> **MATERIAL FOR THIS EXERCISE**:

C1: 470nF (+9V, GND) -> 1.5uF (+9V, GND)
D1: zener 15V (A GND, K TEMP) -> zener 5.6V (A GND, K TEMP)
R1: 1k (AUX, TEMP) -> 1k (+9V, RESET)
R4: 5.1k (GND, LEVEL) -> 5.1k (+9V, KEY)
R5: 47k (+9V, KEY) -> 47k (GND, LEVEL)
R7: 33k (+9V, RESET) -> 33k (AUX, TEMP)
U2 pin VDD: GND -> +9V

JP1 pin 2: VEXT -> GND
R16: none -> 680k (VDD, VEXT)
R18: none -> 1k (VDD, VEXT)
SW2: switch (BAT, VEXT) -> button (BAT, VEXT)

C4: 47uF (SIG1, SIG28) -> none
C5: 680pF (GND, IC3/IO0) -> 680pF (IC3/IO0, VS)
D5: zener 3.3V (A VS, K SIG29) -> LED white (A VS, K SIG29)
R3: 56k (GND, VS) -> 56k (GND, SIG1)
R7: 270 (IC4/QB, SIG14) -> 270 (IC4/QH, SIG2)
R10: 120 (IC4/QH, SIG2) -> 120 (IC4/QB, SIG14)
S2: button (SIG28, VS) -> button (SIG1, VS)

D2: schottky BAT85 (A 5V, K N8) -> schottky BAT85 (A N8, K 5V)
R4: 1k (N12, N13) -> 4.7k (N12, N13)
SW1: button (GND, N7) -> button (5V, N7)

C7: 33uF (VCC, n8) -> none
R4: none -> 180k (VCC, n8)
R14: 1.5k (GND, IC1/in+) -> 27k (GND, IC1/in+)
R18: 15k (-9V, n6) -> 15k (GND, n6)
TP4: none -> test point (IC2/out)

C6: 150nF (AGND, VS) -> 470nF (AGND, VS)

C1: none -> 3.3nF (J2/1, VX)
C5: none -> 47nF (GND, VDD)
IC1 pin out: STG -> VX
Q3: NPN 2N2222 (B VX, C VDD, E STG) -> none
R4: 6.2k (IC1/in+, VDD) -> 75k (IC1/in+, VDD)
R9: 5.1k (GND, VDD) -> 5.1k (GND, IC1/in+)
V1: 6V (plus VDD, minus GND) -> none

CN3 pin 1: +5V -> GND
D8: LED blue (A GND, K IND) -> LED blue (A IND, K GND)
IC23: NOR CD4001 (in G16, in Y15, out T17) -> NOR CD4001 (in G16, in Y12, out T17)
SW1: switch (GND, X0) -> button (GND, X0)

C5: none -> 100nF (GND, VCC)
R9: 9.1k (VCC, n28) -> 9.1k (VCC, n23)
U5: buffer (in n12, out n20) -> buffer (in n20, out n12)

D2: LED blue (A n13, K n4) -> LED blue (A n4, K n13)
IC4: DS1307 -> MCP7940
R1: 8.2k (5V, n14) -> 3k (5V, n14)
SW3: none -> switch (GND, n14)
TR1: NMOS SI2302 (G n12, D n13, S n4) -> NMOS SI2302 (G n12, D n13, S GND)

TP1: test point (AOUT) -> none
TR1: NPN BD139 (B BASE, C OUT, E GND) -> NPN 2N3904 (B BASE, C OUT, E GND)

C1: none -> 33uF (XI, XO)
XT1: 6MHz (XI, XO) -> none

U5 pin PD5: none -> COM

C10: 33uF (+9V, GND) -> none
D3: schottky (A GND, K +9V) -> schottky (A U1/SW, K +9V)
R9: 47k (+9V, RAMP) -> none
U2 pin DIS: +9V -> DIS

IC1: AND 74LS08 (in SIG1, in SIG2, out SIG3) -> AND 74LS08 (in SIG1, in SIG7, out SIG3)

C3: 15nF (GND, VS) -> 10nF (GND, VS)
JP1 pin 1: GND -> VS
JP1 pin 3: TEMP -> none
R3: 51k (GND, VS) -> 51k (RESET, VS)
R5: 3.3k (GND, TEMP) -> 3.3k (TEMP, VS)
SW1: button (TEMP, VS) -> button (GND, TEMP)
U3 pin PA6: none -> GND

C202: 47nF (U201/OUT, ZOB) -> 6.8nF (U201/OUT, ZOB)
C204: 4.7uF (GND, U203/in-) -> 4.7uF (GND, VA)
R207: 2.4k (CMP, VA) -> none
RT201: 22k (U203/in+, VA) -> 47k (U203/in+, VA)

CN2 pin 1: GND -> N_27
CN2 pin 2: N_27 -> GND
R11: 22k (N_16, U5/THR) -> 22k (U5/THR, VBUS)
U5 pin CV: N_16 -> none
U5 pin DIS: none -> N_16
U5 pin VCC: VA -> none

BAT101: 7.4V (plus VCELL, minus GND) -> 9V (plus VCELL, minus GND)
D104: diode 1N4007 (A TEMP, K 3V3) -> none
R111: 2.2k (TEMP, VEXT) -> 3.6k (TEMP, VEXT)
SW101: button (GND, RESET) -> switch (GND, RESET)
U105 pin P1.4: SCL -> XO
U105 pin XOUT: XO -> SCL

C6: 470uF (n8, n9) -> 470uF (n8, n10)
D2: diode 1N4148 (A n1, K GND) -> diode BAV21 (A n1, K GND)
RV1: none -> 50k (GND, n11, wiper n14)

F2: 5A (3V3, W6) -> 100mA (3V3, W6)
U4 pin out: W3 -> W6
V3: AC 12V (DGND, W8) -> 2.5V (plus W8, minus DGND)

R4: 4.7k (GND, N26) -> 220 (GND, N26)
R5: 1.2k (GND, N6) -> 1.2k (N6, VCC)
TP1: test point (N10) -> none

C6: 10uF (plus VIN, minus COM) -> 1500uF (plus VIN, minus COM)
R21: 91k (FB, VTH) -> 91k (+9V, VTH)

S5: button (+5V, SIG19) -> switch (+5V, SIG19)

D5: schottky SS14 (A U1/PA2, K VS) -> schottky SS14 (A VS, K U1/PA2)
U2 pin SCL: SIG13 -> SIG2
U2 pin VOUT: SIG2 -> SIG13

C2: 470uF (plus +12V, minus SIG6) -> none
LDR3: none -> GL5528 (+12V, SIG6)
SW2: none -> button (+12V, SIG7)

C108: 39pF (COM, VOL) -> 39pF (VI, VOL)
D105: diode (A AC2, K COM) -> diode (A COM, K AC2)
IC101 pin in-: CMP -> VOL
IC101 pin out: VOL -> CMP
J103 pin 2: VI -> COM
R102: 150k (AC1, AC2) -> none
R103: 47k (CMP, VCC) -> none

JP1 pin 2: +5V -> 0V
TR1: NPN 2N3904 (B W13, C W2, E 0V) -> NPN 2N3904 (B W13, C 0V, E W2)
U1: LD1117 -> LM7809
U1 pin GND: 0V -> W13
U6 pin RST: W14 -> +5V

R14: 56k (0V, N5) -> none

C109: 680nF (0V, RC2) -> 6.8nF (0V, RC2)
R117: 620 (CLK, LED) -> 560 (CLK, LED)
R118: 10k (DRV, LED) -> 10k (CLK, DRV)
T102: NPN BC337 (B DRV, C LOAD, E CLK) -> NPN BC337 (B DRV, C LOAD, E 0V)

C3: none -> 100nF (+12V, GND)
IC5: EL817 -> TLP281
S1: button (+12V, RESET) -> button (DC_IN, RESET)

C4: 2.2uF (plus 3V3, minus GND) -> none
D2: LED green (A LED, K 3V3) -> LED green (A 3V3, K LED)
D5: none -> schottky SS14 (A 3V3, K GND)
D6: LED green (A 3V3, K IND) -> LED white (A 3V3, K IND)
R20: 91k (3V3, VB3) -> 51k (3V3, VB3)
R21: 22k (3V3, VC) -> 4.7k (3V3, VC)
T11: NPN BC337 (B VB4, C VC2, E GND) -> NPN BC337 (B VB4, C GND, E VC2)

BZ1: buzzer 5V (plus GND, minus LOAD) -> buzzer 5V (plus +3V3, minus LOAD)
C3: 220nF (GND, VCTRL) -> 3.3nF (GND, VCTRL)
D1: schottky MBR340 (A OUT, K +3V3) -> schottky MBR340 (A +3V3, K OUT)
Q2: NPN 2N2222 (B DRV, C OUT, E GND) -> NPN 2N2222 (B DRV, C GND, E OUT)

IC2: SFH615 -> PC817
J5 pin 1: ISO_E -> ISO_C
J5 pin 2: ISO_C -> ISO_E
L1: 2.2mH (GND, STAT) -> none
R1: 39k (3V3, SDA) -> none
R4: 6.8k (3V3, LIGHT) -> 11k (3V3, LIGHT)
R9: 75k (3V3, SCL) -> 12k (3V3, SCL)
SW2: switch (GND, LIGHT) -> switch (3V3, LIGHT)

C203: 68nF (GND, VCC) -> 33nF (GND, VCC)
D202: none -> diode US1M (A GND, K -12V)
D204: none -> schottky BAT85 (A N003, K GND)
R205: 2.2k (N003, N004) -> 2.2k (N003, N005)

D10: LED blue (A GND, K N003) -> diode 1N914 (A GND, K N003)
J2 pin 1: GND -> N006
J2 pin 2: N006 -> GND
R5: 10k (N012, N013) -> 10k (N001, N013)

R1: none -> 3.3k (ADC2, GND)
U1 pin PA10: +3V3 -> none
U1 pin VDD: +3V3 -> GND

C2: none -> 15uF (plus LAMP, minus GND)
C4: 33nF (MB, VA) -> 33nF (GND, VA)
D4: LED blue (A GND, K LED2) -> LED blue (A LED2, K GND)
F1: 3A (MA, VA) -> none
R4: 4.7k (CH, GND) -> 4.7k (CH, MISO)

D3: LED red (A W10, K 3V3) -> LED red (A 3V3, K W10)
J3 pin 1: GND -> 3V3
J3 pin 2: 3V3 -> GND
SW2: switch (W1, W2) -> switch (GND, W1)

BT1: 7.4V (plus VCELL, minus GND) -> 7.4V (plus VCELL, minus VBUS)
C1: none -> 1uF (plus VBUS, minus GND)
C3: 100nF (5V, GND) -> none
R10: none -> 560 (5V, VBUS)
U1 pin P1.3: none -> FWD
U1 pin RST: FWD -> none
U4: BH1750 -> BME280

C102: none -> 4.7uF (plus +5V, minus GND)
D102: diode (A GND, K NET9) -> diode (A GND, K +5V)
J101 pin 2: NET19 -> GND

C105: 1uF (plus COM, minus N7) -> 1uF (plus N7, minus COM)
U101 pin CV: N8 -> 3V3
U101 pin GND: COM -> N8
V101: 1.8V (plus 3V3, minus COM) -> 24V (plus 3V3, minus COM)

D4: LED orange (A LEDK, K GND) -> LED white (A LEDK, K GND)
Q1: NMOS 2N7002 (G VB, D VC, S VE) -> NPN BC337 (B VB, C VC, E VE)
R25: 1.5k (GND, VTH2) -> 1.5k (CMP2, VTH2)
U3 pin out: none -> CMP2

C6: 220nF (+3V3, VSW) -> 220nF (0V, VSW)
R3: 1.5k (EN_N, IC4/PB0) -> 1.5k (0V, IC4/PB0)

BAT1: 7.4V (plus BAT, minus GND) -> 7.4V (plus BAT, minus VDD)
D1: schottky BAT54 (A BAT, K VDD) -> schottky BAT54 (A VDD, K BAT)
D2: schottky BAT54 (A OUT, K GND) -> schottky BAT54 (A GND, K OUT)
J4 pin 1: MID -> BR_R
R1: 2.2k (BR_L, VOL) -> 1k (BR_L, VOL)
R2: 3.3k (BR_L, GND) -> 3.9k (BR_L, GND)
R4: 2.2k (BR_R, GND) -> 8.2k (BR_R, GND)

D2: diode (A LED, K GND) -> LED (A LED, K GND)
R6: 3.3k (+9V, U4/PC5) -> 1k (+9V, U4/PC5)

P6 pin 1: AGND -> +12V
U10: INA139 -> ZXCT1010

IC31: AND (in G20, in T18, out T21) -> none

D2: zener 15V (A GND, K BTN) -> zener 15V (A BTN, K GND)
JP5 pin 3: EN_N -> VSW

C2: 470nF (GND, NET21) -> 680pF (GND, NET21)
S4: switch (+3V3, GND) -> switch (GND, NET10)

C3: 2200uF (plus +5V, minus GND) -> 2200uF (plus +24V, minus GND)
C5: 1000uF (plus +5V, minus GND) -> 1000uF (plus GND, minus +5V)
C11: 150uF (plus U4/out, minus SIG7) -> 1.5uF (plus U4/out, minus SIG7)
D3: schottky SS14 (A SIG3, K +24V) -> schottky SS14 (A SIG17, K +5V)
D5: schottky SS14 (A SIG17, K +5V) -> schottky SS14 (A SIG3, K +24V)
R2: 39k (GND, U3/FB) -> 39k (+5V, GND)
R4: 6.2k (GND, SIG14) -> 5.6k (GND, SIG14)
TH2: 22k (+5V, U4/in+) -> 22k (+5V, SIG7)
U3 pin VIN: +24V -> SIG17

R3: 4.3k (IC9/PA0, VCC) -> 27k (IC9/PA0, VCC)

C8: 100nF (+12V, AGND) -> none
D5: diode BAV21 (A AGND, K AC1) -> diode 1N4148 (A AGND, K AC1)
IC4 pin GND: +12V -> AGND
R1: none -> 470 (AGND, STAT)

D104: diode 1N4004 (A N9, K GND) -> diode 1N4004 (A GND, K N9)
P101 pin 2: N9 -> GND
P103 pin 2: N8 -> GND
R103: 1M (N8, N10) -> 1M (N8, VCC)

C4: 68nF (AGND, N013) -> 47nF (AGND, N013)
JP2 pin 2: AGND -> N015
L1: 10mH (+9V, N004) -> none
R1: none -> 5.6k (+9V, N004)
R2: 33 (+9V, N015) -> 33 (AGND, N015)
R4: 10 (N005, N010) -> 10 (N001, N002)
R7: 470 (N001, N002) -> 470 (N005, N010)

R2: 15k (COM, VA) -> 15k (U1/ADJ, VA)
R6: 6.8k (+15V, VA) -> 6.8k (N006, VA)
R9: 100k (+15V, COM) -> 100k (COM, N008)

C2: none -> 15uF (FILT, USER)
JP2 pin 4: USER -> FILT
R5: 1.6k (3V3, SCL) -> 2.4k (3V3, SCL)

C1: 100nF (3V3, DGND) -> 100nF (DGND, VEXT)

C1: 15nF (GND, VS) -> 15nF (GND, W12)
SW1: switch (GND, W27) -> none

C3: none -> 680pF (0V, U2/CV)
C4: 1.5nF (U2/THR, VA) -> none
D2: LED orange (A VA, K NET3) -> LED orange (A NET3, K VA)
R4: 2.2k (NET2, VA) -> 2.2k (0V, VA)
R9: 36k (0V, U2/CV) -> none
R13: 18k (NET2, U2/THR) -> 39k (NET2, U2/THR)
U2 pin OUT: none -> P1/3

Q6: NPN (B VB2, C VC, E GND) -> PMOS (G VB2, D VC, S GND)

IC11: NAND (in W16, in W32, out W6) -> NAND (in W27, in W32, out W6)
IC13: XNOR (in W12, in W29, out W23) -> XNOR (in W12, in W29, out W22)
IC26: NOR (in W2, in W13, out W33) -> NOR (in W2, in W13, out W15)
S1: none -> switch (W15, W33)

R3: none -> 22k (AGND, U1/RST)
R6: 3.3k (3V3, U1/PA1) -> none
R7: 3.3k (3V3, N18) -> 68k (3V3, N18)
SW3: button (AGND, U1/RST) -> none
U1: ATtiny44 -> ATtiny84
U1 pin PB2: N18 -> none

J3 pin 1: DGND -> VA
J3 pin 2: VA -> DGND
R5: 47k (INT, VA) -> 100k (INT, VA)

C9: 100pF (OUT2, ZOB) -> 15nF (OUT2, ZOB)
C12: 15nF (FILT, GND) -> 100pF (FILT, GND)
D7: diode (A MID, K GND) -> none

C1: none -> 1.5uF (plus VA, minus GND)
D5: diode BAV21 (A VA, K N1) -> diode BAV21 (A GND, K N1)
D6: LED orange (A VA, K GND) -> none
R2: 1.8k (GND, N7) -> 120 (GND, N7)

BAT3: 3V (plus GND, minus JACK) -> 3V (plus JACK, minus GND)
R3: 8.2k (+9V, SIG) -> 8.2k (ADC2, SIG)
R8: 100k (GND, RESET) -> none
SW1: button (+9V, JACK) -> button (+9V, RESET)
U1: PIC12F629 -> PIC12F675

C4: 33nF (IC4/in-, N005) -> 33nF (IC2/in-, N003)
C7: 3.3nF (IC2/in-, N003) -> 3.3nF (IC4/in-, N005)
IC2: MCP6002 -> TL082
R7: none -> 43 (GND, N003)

> **PROBLEM DESCRIPTION**: All lines above from the line with "R18: 15k (-9V, n6) -> 15k (GND, n6)" through the line with "TR1: NMOS SI2302", both included, are to be set down exactly, with nothing else.

> **OUTPUT BELOW**:
R18: 15k (-9V, n6) -> 15k (GND, n6)
TP4: none -> test point (IC2/out)

C6: 150nF (AGND, VS) -> 470nF (AGND, VS)

C1: none -> 3.3nF (J2/1, VX)
C5: none -> 47nF (GND, VDD)
IC1 pin out: STG -> VX
Q3: NPN 2N2222 (B VX, C VDD, E STG) -> none
R4: 6.2k (IC1/in+, VDD) -> 75k (IC1/in+, VDD)
R9: 5.1k (GND, VDD) -> 5.1k (GND, IC1/in+)
V1: 6V (plus VDD, minus GND) -> none

CN3 pin 1: +5V -> GND
D8: LED blue (A GND, K IND) -> LED blue (A IND, K GND)
IC23: NOR CD4001 (in G16, in Y15, out T17) -> NOR CD4001 (in G16, in Y12, out T17)
SW1: switch (GND, X0) -> button (GND, X0)

C5: none -> 100nF (GND, VCC)
R9: 9.1k (VCC, n28) -> 9.1k (VCC, n23)
U5: buffer (in n12, out n20) -> buffer (in n20, out n12)

D2: LED blue (A n13, K n4) -> LED blue (A n4, K n13)
IC4: DS1307 -> MCP7940
R1: 8.2k (5V, n14) -> 3k (5V, n14)
SW3: none -> switch (GND, n14)
TR1: NMOS SI2302 (G n12, D n13, S n4) -> NMOS SI2302 (G n12, D n13, S GND)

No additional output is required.